====== Excerpted records

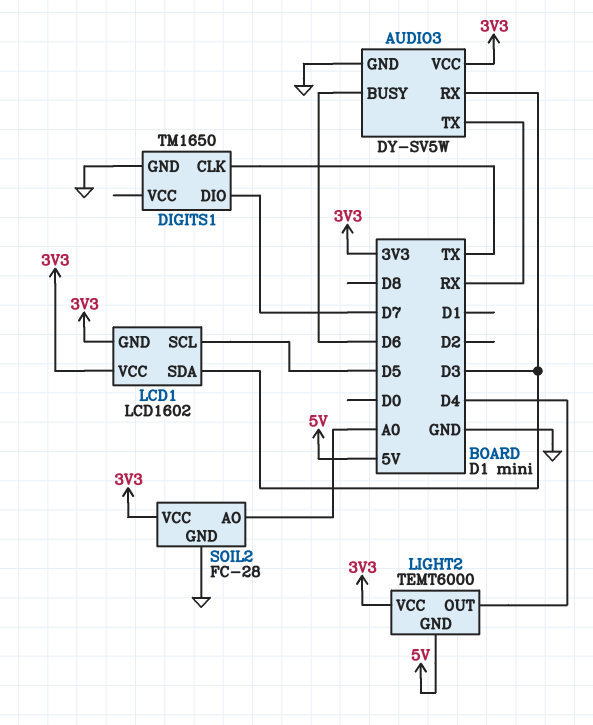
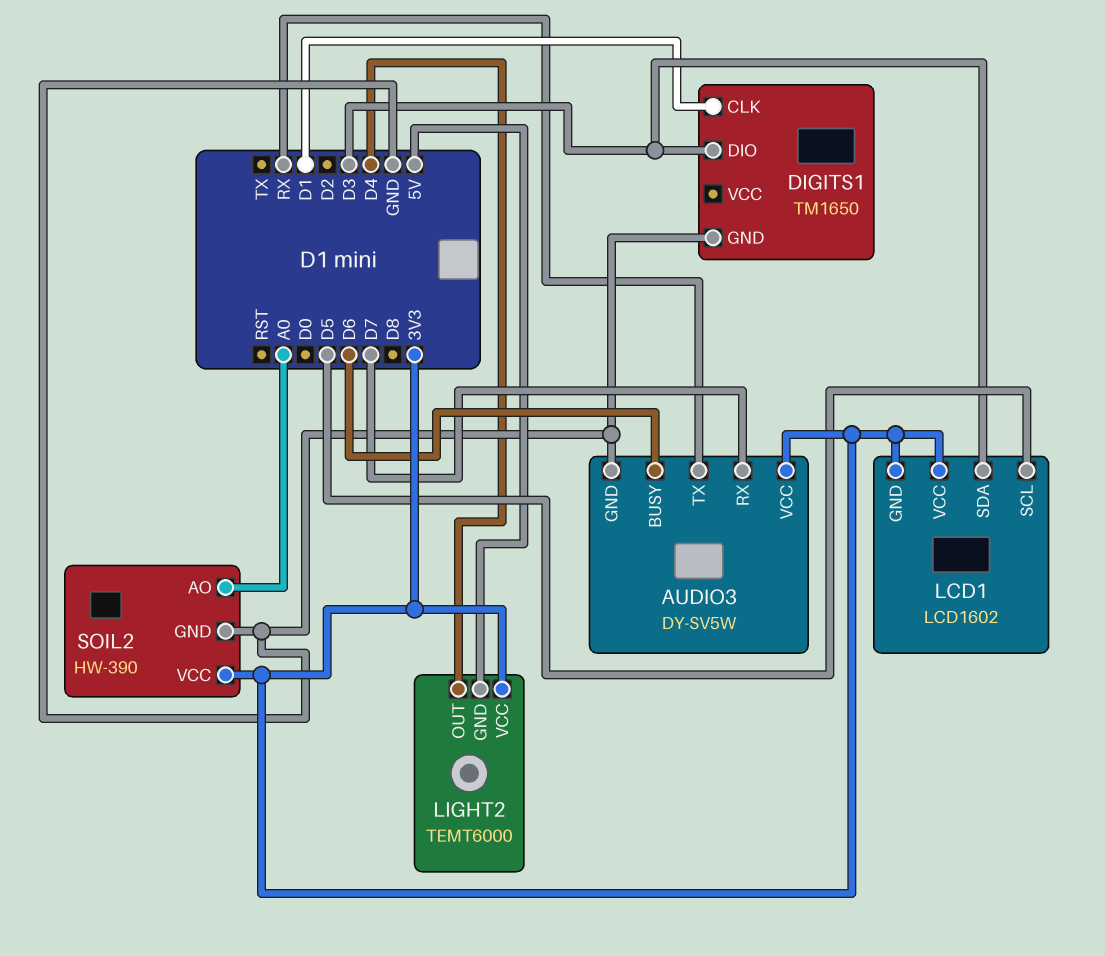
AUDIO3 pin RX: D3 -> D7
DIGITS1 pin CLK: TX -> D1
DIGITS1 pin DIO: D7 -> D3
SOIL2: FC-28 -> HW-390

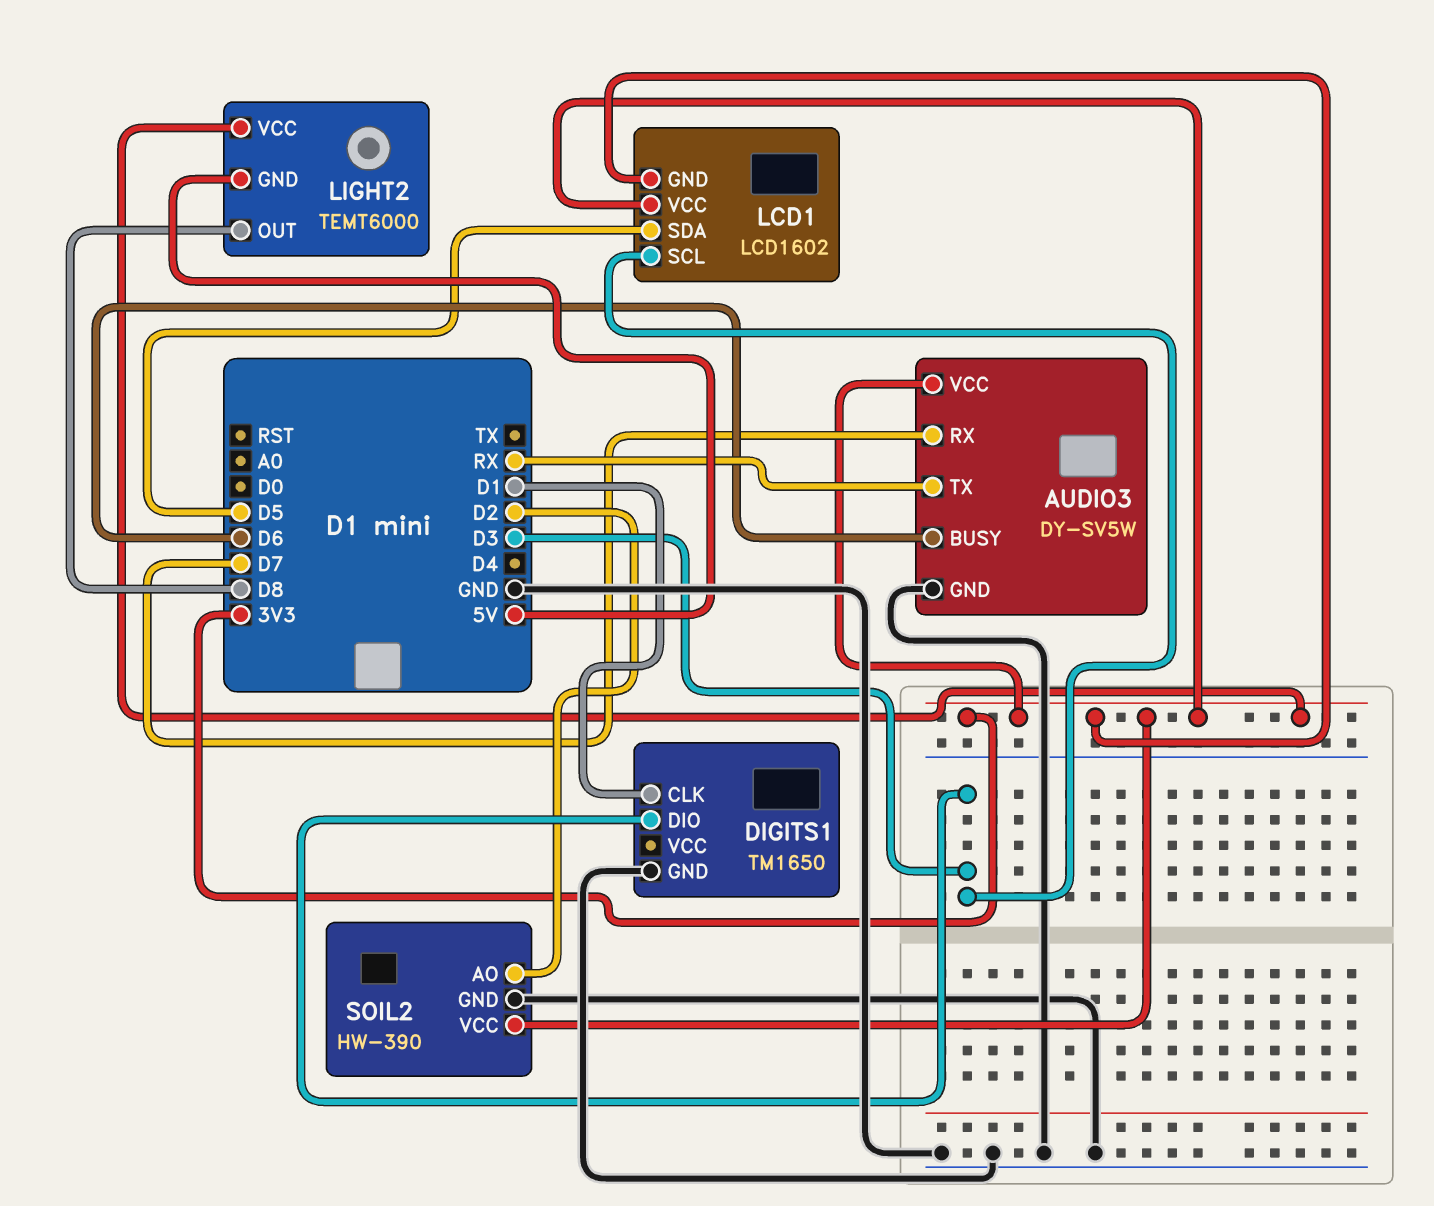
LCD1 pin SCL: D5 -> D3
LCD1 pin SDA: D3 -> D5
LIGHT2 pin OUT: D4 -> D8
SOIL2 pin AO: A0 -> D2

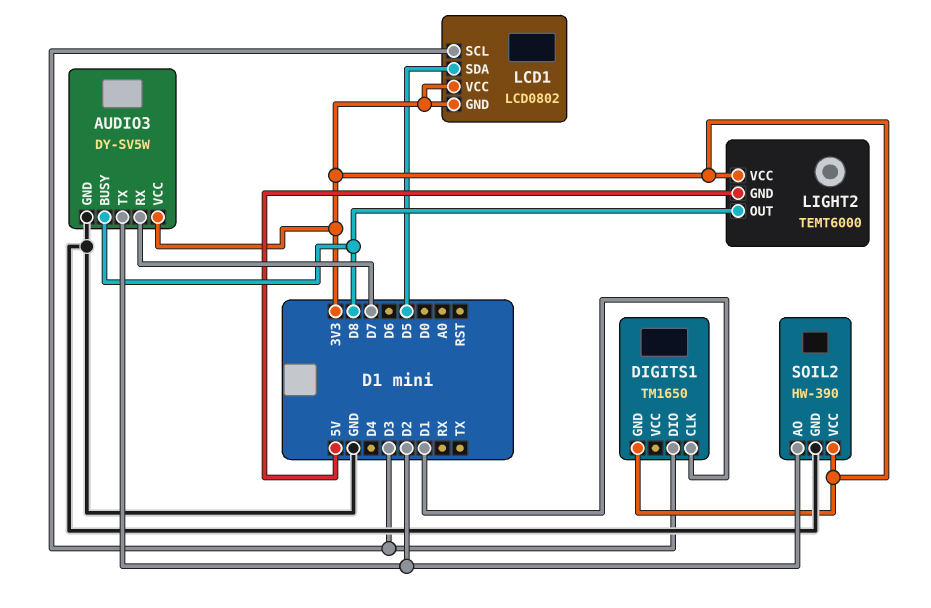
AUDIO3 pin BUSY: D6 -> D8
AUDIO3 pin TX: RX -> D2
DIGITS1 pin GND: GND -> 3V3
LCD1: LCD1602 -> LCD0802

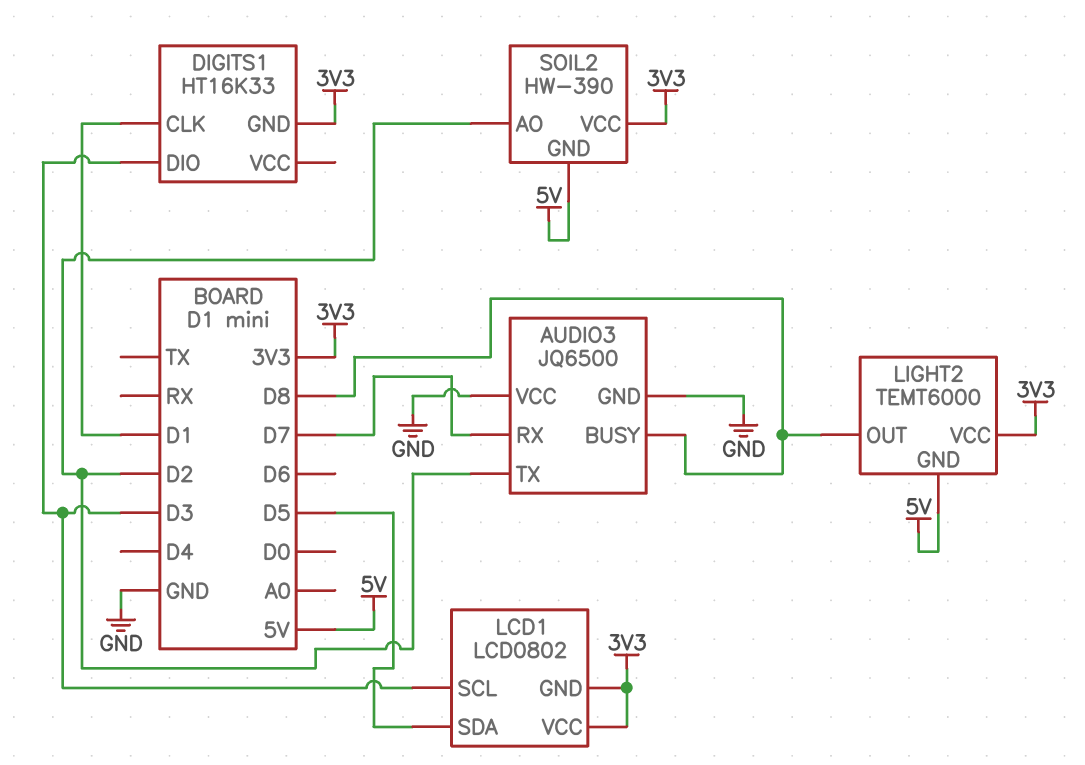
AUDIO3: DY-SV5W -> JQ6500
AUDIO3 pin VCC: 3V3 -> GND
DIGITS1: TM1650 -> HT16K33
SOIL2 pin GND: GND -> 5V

============

▸ **What is expected**
Please print the data above in its entirety, exactly, but without any picture.

▸ **Task result**
AUDIO3 pin RX: D3 -> D7
DIGITS1 pin CLK: TX -> D1
DIGITS1 pin DIO: D7 -> D3
SOIL2: FC-28 -> HW-390

LCD1 pin SCL: D5 -> D3
LCD1 pin SDA: D3 -> D5
LIGHT2 pin OUT: D4 -> D8
SOIL2 pin AO: A0 -> D2

AUDIO3 pin BUSY: D6 -> D8
AUDIO3 pin TX: RX -> D2
DIGITS1 pin GND: GND -> 3V3
LCD1: LCD1602 -> LCD0802

AUDIO3: DY-SV5W -> JQ6500
AUDIO3 pin VCC: 3V3 -> GND
DIGITS1: TM1650 -> HT16K33
SOIL2 pin GND: GND -> 5V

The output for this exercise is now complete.